DATASET CONTENT —
══════

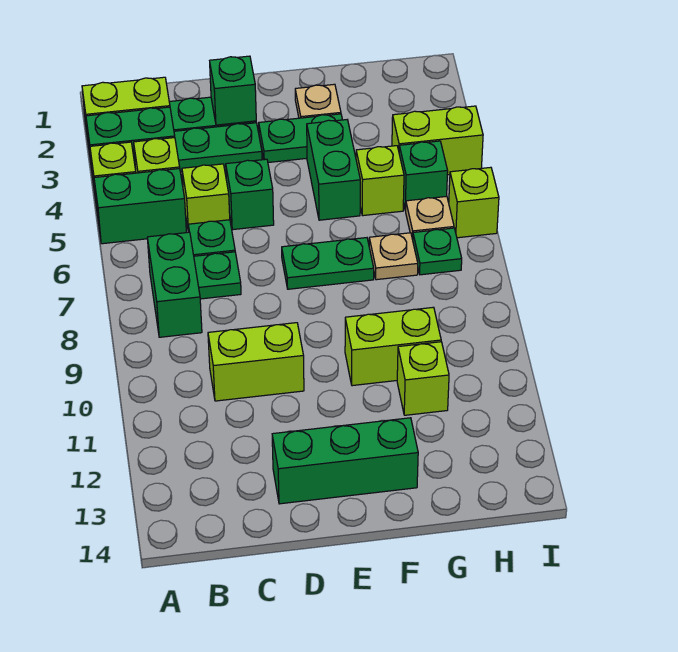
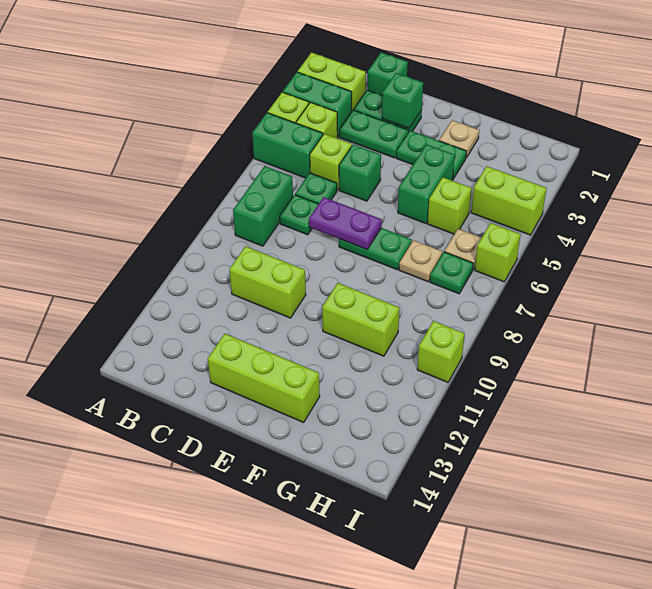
none -> purple plate D7:E7 level 2
green brick D13:F13 level 1 -> lime brick D13:F13 level 1
lime brick G11 level 1 -> lime brick I10 level 1
green brick H5 level 1 -> green brick C1 level 1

══════

EXERCISE DIRECTIONS — Your task is to reproduce all of the material exactly. The pictures stay out.

RESPONSE AREA —
none -> purple plate D7:E7 level 2
green brick D13:F13 level 1 -> lime brick D13:F13 level 1
lime brick G11 level 1 -> lime brick I10 level 1
green brick H5 level 1 -> green brick C1 level 1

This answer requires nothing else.